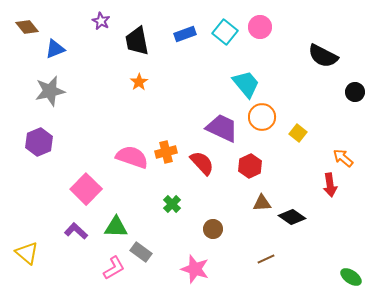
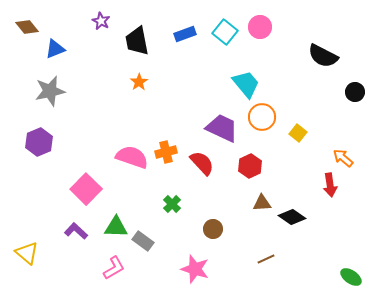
gray rectangle: moved 2 px right, 11 px up
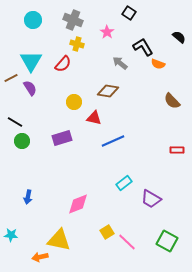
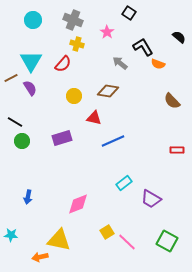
yellow circle: moved 6 px up
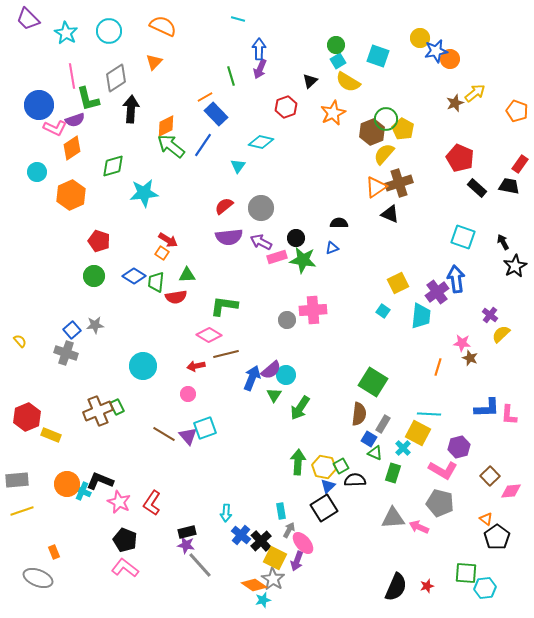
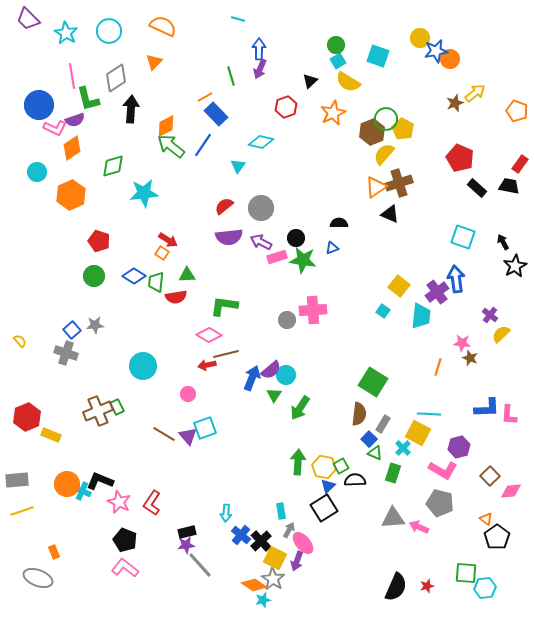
yellow square at (398, 283): moved 1 px right, 3 px down; rotated 25 degrees counterclockwise
red arrow at (196, 366): moved 11 px right, 1 px up
blue square at (369, 439): rotated 14 degrees clockwise
purple star at (186, 545): rotated 18 degrees counterclockwise
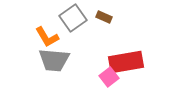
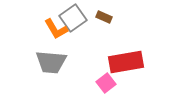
orange L-shape: moved 9 px right, 8 px up
gray trapezoid: moved 3 px left, 2 px down
pink square: moved 3 px left, 6 px down
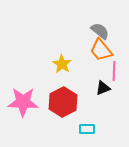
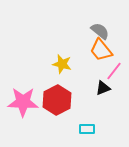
yellow star: rotated 18 degrees counterclockwise
pink line: rotated 36 degrees clockwise
red hexagon: moved 6 px left, 2 px up
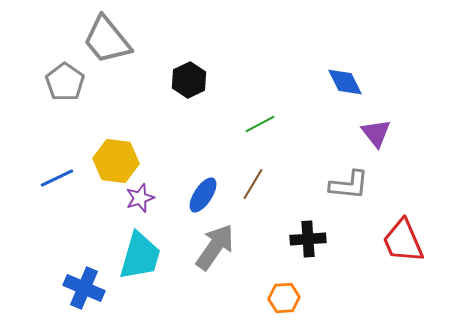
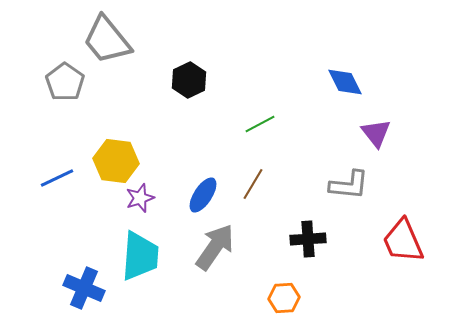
cyan trapezoid: rotated 12 degrees counterclockwise
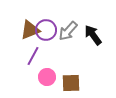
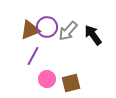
purple circle: moved 1 px right, 3 px up
pink circle: moved 2 px down
brown square: rotated 12 degrees counterclockwise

→ PROBLEM TO SOLVE: Output the listing above exactly, but leave its pictures behind.

→ OUTPUT OF THE TASK:
gray rectangle: moved 2 px right, 11 px up
yellow circle: moved 6 px up
yellow square at (398, 283): moved 1 px right, 3 px down; rotated 25 degrees counterclockwise
red arrow at (196, 366): moved 11 px right, 1 px up
blue square at (369, 439): rotated 14 degrees clockwise
purple star at (186, 545): rotated 18 degrees counterclockwise
orange L-shape: moved 9 px right, 8 px up
gray trapezoid: moved 3 px left, 2 px down
pink square: moved 3 px left, 6 px down
yellow star: rotated 18 degrees counterclockwise
pink line: rotated 36 degrees clockwise
red hexagon: moved 6 px left, 2 px up
cyan trapezoid: rotated 12 degrees counterclockwise
purple circle: moved 1 px right, 3 px up
pink circle: moved 2 px down
brown square: rotated 12 degrees counterclockwise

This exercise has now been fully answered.